» **ACTIVITY**
The lines needed are those from the start of the records through the line holding "SW1: switch (+12V, SIG15)", each copied exactly.

[Stored records]

========================

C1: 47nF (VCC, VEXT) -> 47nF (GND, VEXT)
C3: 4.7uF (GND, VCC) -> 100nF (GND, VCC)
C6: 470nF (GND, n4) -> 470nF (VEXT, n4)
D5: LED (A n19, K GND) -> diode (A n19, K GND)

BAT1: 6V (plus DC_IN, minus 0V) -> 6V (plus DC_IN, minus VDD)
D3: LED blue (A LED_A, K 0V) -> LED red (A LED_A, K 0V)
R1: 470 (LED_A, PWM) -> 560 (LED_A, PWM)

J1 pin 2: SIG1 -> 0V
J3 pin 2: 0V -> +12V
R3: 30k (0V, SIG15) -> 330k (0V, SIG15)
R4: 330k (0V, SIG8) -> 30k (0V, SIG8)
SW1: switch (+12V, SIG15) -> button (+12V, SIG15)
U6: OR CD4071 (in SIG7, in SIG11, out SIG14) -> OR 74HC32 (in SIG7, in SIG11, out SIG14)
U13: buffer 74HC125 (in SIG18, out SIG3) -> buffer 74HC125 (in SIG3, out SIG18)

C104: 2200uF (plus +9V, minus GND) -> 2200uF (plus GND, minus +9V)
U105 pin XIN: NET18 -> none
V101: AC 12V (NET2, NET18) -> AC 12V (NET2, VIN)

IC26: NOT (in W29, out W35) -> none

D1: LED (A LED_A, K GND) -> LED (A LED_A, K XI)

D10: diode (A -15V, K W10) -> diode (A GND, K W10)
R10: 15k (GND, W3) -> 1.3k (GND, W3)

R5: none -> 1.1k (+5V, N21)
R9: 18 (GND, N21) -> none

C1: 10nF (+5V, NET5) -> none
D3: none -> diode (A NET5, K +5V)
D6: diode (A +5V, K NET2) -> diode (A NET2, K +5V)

========================

» **ANSWER BOX**
C1: 47nF (VCC, VEXT) -> 47nF (GND, VEXT)
C3: 4.7uF (GND, VCC) -> 100nF (GND, VCC)
C6: 470nF (GND, n4) -> 470nF (VEXT, n4)
D5: LED (A n19, K GND) -> diode (A n19, K GND)

BAT1: 6V (plus DC_IN, minus 0V) -> 6V (plus DC_IN, minus VDD)
D3: LED blue (A LED_A, K 0V) -> LED red (A LED_A, K 0V)
R1: 470 (LED_A, PWM) -> 560 (LED_A, PWM)

J1 pin 2: SIG1 -> 0V
J3 pin 2: 0V -> +12V
R3: 30k (0V, SIG15) -> 330k (0V, SIG15)
R4: 330k (0V, SIG8) -> 30k (0V, SIG8)
SW1: switch (+12V, SIG15) -> button (+12V, SIG15)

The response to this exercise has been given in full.